Work instruction: Every entry must be echoed exactly.

##### Given data

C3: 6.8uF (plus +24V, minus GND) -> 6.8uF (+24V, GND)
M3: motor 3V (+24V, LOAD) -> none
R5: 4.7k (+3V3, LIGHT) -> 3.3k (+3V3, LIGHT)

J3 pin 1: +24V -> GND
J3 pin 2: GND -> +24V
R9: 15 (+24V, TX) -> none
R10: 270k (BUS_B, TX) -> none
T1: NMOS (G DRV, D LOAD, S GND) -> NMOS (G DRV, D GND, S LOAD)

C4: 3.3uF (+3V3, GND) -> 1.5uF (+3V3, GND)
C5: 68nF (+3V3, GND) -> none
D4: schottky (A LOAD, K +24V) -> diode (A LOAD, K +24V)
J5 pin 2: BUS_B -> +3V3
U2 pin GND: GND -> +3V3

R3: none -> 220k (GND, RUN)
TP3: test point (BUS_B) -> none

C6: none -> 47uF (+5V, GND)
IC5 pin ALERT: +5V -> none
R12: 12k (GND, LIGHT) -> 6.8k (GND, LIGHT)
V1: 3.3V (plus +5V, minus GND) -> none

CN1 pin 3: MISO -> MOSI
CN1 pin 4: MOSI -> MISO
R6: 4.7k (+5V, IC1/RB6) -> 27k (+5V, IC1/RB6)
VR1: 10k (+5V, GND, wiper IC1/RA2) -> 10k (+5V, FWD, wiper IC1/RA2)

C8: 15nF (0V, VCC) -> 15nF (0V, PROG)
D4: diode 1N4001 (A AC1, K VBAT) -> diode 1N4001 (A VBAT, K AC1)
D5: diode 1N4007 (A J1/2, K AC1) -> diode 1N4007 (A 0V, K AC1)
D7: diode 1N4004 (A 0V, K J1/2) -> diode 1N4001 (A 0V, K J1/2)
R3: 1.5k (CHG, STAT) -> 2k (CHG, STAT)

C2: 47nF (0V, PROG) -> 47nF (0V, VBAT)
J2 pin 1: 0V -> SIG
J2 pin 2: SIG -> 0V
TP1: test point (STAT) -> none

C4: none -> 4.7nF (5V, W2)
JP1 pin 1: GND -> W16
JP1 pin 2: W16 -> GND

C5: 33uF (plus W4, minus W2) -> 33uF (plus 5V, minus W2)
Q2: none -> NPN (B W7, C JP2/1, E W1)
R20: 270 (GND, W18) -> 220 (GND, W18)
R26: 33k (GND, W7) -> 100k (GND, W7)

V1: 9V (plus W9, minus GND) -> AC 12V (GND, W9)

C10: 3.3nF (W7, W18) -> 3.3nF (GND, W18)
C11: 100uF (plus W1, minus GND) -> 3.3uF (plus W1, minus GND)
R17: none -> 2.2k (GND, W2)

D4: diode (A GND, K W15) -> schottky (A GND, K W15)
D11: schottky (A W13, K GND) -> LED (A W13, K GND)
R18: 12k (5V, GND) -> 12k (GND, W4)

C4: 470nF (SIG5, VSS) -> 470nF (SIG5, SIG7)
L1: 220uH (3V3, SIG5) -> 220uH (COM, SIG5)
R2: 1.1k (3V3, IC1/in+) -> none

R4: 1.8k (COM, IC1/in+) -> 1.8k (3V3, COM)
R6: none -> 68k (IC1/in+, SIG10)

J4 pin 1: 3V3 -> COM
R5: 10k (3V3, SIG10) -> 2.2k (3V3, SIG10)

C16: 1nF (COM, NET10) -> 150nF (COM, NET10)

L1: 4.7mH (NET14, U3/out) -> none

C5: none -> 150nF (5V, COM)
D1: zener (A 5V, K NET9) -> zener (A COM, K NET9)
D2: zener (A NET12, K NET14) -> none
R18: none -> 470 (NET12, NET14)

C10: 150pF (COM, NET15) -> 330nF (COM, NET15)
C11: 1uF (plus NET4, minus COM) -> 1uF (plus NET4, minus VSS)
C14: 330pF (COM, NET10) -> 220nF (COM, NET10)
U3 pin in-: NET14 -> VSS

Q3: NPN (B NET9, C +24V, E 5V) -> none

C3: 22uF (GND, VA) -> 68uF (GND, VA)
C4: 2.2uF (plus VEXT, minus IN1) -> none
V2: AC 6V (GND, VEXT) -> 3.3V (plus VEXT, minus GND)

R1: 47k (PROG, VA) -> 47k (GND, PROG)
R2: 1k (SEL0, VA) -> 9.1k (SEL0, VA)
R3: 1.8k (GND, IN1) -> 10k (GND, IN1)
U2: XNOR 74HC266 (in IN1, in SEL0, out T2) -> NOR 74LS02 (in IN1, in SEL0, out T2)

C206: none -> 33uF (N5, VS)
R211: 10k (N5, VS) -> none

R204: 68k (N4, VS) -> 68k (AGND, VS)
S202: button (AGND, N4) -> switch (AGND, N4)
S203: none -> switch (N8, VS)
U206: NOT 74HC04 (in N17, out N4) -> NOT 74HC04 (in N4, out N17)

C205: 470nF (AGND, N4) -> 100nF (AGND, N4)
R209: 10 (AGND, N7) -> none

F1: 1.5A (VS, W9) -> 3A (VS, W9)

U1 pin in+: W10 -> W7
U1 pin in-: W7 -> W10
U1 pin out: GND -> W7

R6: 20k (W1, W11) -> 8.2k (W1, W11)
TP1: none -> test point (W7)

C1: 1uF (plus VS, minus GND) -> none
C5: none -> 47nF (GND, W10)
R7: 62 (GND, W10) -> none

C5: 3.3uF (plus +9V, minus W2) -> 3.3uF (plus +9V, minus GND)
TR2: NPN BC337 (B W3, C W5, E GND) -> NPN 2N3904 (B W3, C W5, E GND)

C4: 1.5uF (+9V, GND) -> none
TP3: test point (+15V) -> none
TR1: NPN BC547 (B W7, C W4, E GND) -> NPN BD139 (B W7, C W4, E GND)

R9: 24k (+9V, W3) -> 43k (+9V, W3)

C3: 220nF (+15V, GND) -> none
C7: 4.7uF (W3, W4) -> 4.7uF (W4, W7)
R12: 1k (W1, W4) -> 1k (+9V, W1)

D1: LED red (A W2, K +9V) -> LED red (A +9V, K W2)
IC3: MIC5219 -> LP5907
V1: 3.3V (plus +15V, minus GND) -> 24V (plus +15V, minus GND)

##########

Solution:
C3: 6.8uF (plus +24V, minus GND) -> 6.8uF (+24V, GND)
M3: motor 3V (+24V, LOAD) -> none
R5: 4.7k (+3V3, LIGHT) -> 3.3k (+3V3, LIGHT)

J3 pin 1: +24V -> GND
J3 pin 2: GND -> +24V
R9: 15 (+24V, TX) -> none
R10: 270k (BUS_B, TX) -> none
T1: NMOS (G DRV, D LOAD, S GND) -> NMOS (G DRV, D GND, S LOAD)

C4: 3.3uF (+3V3, GND) -> 1.5uF (+3V3, GND)
C5: 68nF (+3V3, GND) -> none
D4: schottky (A LOAD, K +24V) -> diode (A LOAD, K +24V)
J5 pin 2: BUS_B -> +3V3
U2 pin GND: GND -> +3V3

R3: none -> 220k (GND, RUN)
TP3: test point (BUS_B) -> none

C6: none -> 47uF (+5V, GND)
IC5 pin ALERT: +5V -> none
R12: 12k (GND, LIGHT) -> 6.8k (GND, LIGHT)
V1: 3.3V (plus +5V, minus GND) -> none

CN1 pin 3: MISO -> MOSI
CN1 pin 4: MOSI -> MISO
R6: 4.7k (+5V, IC1/RB6) -> 27k (+5V, IC1/RB6)
VR1: 10k (+5V, GND, wiper IC1/RA2) -> 10k (+5V, FWD, wiper IC1/RA2)

C8: 15nF (0V, VCC) -> 15nF (0V, PROG)
D4: diode 1N4001 (A AC1, K VBAT) -> diode 1N4001 (A VBAT, K AC1)
D5: diode 1N4007 (A J1/2, K AC1) -> diode 1N4007 (A 0V, K AC1)
D7: diode 1N4004 (A 0V, K J1/2) -> diode 1N4001 (A 0V, K J1/2)
R3: 1.5k (CHG, STAT) -> 2k (CHG, STAT)

C2: 47nF (0V, PROG) -> 47nF (0V, VBAT)
J2 pin 1: 0V -> SIG
J2 pin 2: SIG -> 0V
TP1: test point (STAT) -> none

C4: none -> 4.7nF (5V, W2)
JP1 pin 1: GND -> W16
JP1 pin 2: W16 -> GND

C5: 33uF (plus W4, minus W2) -> 33uF (plus 5V, minus W2)
Q2: none -> NPN (B W7, C JP2/1, E W1)
R20: 270 (GND, W18) -> 220 (GND, W18)
R26: 33k (GND, W7) -> 100k (GND, W7)

V1: 9V (plus W9, minus GND) -> AC 12V (GND, W9)

C10: 3.3nF (W7, W18) -> 3.3nF (GND, W18)
C11: 100uF (plus W1, minus GND) -> 3.3uF (plus W1, minus GND)
R17: none -> 2.2k (GND, W2)

D4: diode (A GND, K W15) -> schottky (A GND, K W15)
D11: schottky (A W13, K GND) -> LED (A W13, K GND)
R18: 12k (5V, GND) -> 12k (GND, W4)

C4: 470nF (SIG5, VSS) -> 470nF (SIG5, SIG7)
L1: 220uH (3V3, SIG5) -> 220uH (COM, SIG5)
R2: 1.1k (3V3, IC1/in+) -> none

R4: 1.8k (COM, IC1/in+) -> 1.8k (3V3, COM)
R6: none -> 68k (IC1/in+, SIG10)

J4 pin 1: 3V3 -> COM
R5: 10k (3V3, SIG10) -> 2.2k (3V3, SIG10)

C16: 1nF (COM, NET10) -> 150nF (COM, NET10)

L1: 4.7mH (NET14, U3/out) -> none

C5: none -> 150nF (5V, COM)
D1: zener (A 5V, K NET9) -> zener (A COM, K NET9)
D2: zener (A NET12, K NET14) -> none
R18: none -> 470 (NET12, NET14)

C10: 150pF (COM, NET15) -> 330nF (COM, NET15)
C11: 1uF (plus NET4, minus COM) -> 1uF (plus NET4, minus VSS)
C14: 330pF (COM, NET10) -> 220nF (COM, NET10)
U3 pin in-: NET14 -> VSS

Q3: NPN (B NET9, C +24V, E 5V) -> none

C3: 22uF (GND, VA) -> 68uF (GND, VA)
C4: 2.2uF (plus VEXT, minus IN1) -> none
V2: AC 6V (GND, VEXT) -> 3.3V (plus VEXT, minus GND)

R1: 47k (PROG, VA) -> 47k (GND, PROG)
R2: 1k (SEL0, VA) -> 9.1k (SEL0, VA)
R3: 1.8k (GND, IN1) -> 10k (GND, IN1)
U2: XNOR 74HC266 (in IN1, in SEL0, out T2) -> NOR 74LS02 (in IN1, in SEL0, out T2)

C206: none -> 33uF (N5, VS)
R211: 10k (N5, VS) -> none

R204: 68k (N4, VS) -> 68k (AGND, VS)
S202: button (AGND, N4) -> switch (AGND, N4)
S203: none -> switch (N8, VS)
U206: NOT 74HC04 (in N17, out N4) -> NOT 74HC04 (in N4, out N17)

C205: 470nF (AGND, N4) -> 100nF (AGND, N4)
R209: 10 (AGND, N7) -> none

F1: 1.5A (VS, W9) -> 3A (VS, W9)

U1 pin in+: W10 -> W7
U1 pin in-: W7 -> W10
U1 pin out: GND -> W7

R6: 20k (W1, W11) -> 8.2k (W1, W11)
TP1: none -> test point (W7)

C1: 1uF (plus VS, minus GND) -> none
C5: none -> 47nF (GND, W10)
R7: 62 (GND, W10) -> none

C5: 3.3uF (plus +9V, minus W2) -> 3.3uF (plus +9V, minus GND)
TR2: NPN BC337 (B W3, C W5, E GND) -> NPN 2N3904 (B W3, C W5, E GND)

C4: 1.5uF (+9V, GND) -> none
TP3: test point (+15V) -> none
TR1: NPN BC547 (B W7, C W4, E GND) -> NPN BD139 (B W7, C W4, E GND)

R9: 24k (+9V, W3) -> 43k (+9V, W3)

C3: 220nF (+15V, GND) -> none
C7: 4.7uF (W3, W4) -> 4.7uF (W4, W7)
R12: 1k (W1, W4) -> 1k (+9V, W1)

D1: LED red (A W2, K +9V) -> LED red (A +9V, K W2)
IC3: MIC5219 -> LP5907
V1: 3.3V (plus +15V, minus GND) -> 24V (plus +15V, minus GND)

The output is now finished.